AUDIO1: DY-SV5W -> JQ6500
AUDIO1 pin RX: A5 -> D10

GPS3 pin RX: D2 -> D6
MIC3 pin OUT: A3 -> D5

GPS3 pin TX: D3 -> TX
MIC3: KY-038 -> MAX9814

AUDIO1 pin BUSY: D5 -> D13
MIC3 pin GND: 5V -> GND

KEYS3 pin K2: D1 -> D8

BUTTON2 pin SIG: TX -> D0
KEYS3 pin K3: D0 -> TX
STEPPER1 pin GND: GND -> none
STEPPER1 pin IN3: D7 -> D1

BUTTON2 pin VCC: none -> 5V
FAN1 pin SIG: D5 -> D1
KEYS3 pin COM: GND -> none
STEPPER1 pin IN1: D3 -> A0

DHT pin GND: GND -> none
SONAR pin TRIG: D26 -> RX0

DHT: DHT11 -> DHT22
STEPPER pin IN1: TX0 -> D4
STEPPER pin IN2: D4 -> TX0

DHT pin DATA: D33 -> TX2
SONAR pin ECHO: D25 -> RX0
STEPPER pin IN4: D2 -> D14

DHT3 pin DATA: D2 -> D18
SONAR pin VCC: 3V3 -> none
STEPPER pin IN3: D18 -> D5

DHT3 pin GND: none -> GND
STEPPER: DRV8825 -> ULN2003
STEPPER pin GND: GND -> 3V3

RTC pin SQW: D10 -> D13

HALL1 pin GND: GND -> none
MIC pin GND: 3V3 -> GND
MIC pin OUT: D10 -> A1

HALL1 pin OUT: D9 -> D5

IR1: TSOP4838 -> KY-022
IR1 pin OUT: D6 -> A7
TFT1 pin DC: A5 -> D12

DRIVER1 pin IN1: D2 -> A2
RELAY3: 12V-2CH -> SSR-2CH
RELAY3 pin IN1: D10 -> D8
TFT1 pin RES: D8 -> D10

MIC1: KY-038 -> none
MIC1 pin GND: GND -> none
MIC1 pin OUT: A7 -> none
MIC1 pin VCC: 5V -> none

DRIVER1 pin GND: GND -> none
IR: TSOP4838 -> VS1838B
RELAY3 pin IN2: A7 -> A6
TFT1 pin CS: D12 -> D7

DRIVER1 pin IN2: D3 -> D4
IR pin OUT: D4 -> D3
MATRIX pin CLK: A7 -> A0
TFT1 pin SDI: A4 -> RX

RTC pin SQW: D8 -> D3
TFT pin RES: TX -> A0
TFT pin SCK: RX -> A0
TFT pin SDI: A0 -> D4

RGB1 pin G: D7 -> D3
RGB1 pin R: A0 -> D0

• **Try it**: All that is needed is the opening run of the data, given again exactly: please include every line from the first through the line with "BUTTON2 pin VCC: none -> 5V", both ends kept.

• **Output below**:
AUDIO1: DY-SV5W -> JQ6500
AUDIO1 pin RX: A5 -> D10

GPS3 pin RX: D2 -> D6
MIC3 pin OUT: A3 -> D5

GPS3 pin TX: D3 -> TX
MIC3: KY-038 -> MAX9814

AUDIO1 pin BUSY: D5 -> D13
MIC3 pin GND: 5V -> GND

KEYS3 pin K2: D1 -> D8

BUTTON2 pin SIG: TX -> D0
KEYS3 pin K3: D0 -> TX
STEPPER1 pin GND: GND -> none
STEPPER1 pin IN3: D7 -> D1

BUTTON2 pin VCC: none -> 5V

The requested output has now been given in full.